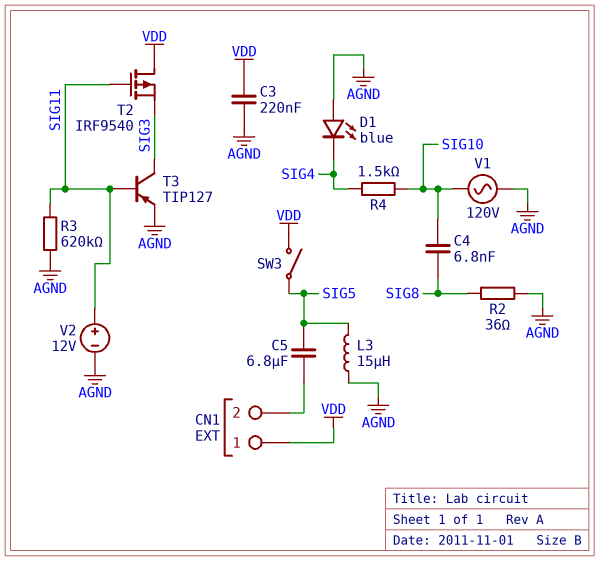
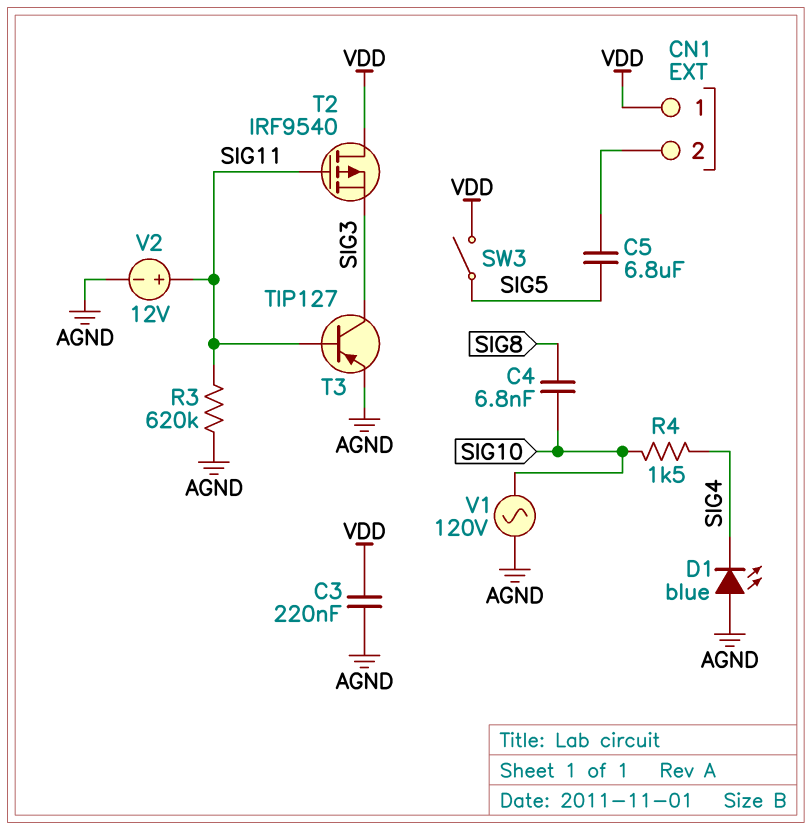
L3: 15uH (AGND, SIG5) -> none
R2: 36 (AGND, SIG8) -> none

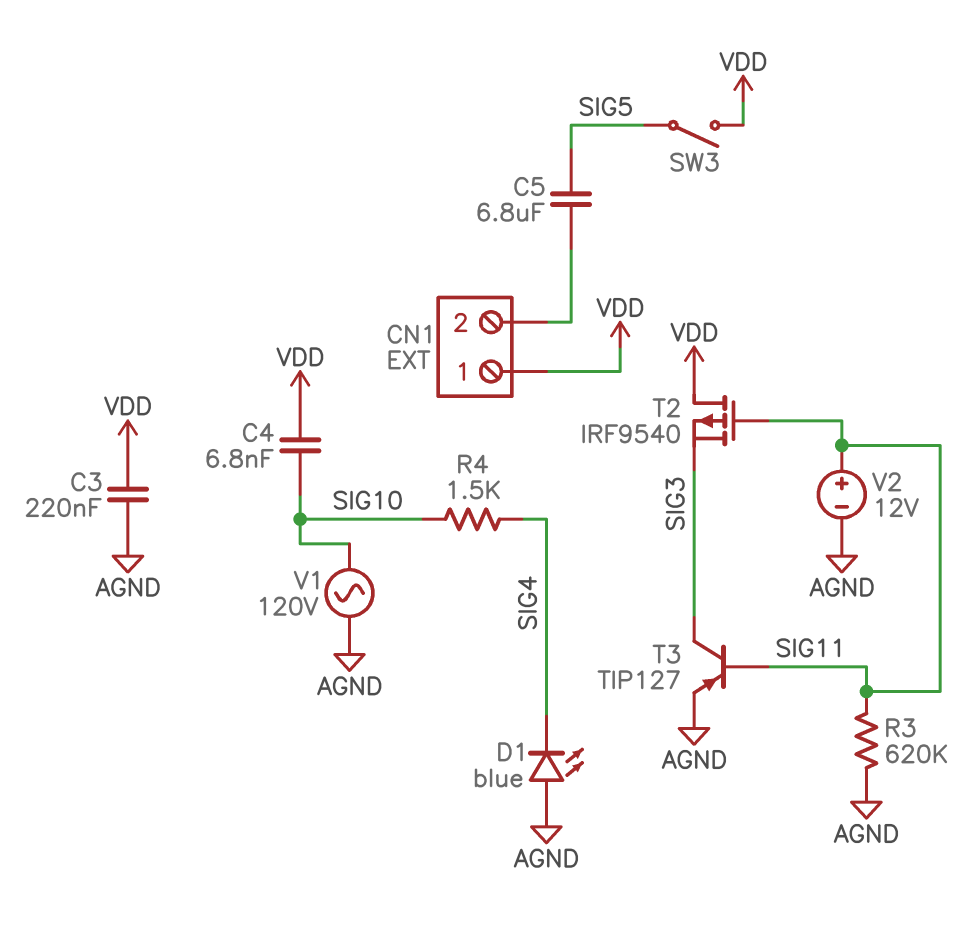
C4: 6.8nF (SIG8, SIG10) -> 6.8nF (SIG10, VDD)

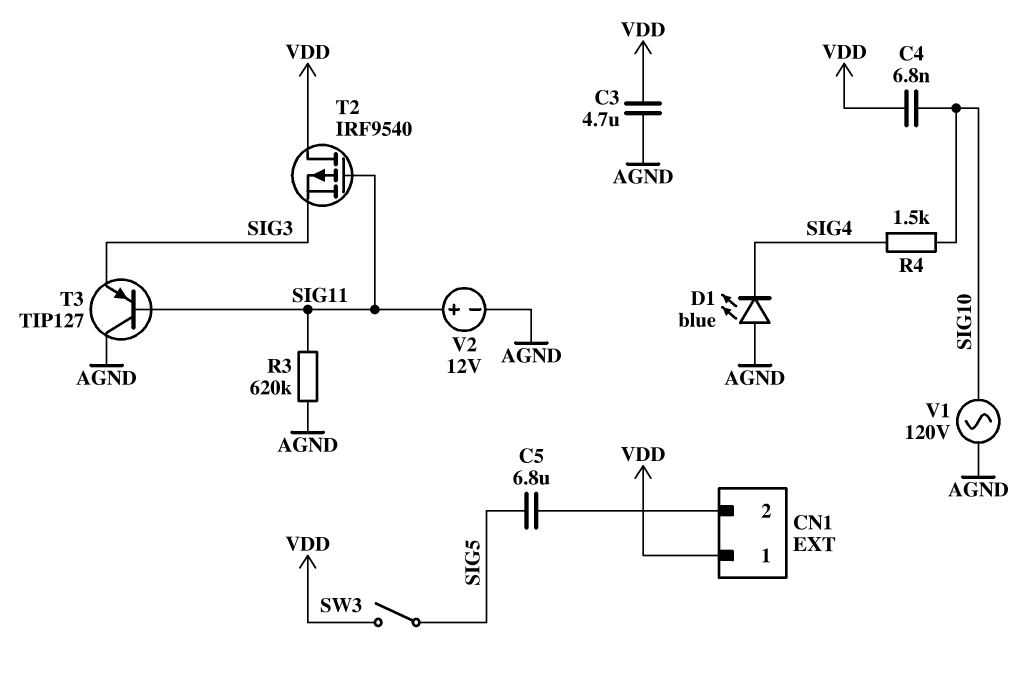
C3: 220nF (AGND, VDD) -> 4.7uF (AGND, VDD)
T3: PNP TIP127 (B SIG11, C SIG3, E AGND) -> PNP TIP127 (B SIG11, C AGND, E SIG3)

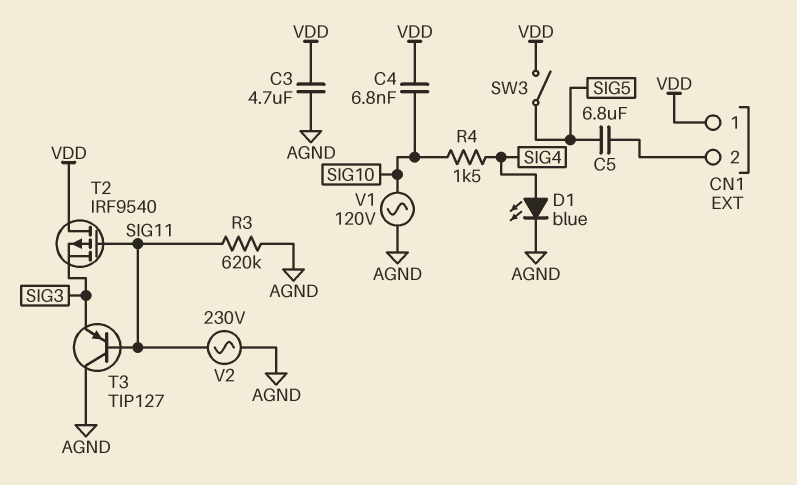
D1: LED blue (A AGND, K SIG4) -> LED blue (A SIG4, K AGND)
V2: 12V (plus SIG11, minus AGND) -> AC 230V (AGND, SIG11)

● ● ● ● ● ● ●

WHAT IS NEEDED:
Provide only the number of lines in the listing above that contain "none".

FINISHED EXERCISE:
2